*What to work on*
Every line from the one that includes "purple hammer: 5 -> 4" to the end of the entries should be written out exactly, with the first and last included.

*Entries supplied*
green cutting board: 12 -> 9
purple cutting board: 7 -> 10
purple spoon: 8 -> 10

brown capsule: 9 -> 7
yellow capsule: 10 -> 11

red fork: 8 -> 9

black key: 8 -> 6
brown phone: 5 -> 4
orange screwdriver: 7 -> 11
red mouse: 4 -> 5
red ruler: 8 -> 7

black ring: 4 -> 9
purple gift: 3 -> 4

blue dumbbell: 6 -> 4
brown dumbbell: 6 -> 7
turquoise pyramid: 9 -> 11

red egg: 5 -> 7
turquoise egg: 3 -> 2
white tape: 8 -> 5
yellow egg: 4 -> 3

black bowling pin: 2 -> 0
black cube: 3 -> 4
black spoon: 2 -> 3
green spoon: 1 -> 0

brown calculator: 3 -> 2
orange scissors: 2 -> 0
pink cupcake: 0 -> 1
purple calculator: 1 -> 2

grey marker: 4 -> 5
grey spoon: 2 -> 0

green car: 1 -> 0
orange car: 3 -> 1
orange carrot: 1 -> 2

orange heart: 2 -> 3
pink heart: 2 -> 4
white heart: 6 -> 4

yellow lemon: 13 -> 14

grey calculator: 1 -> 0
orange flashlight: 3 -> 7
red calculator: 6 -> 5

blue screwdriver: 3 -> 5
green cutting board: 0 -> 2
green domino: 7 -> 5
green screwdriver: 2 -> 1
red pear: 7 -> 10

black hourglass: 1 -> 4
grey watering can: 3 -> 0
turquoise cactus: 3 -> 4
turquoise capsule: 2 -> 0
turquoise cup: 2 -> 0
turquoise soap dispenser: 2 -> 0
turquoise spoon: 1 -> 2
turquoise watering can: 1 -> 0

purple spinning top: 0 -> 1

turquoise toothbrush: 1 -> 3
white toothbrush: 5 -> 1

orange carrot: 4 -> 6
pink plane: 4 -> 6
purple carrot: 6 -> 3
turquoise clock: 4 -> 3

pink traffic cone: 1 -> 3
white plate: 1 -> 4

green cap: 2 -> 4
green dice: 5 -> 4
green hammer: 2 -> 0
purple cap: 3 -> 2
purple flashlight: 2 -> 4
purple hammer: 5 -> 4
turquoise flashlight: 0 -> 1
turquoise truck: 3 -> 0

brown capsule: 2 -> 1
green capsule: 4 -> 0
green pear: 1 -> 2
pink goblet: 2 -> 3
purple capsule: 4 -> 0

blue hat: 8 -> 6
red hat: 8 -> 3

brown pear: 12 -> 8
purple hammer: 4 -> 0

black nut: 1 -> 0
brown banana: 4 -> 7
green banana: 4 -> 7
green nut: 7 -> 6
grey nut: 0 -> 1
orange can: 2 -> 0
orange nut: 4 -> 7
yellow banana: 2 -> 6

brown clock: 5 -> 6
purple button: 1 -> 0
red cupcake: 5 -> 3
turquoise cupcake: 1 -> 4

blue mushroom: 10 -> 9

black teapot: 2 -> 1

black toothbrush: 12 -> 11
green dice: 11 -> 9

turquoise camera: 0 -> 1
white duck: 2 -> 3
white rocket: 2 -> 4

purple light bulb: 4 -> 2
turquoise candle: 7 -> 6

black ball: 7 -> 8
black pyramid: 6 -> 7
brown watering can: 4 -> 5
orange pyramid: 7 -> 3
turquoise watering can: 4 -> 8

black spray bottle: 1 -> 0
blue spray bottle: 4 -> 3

*Your solution*
purple hammer: 5 -> 4
turquoise flashlight: 0 -> 1
turquoise truck: 3 -> 0

brown capsule: 2 -> 1
green capsule: 4 -> 0
green pear: 1 -> 2
pink goblet: 2 -> 3
purple capsule: 4 -> 0

blue hat: 8 -> 6
red hat: 8 -> 3

brown pear: 12 -> 8
purple hammer: 4 -> 0

black nut: 1 -> 0
brown banana: 4 -> 7
green banana: 4 -> 7
green nut: 7 -> 6
grey nut: 0 -> 1
orange can: 2 -> 0
orange nut: 4 -> 7
yellow banana: 2 -> 6

brown clock: 5 -> 6
purple button: 1 -> 0
red cupcake: 5 -> 3
turquoise cupcake: 1 -> 4

blue mushroom: 10 -> 9

black teapot: 2 -> 1

black toothbrush: 12 -> 11
green dice: 11 -> 9

turquoise camera: 0 -> 1
white duck: 2 -> 3
white rocket: 2 -> 4

purple light bulb: 4 -> 2
turquoise candle: 7 -> 6

black ball: 7 -> 8
black pyramid: 6 -> 7
brown watering can: 4 -> 5
orange pyramid: 7 -> 3
turquoise watering can: 4 -> 8

black spray bottle: 1 -> 0
blue spray bottle: 4 -> 3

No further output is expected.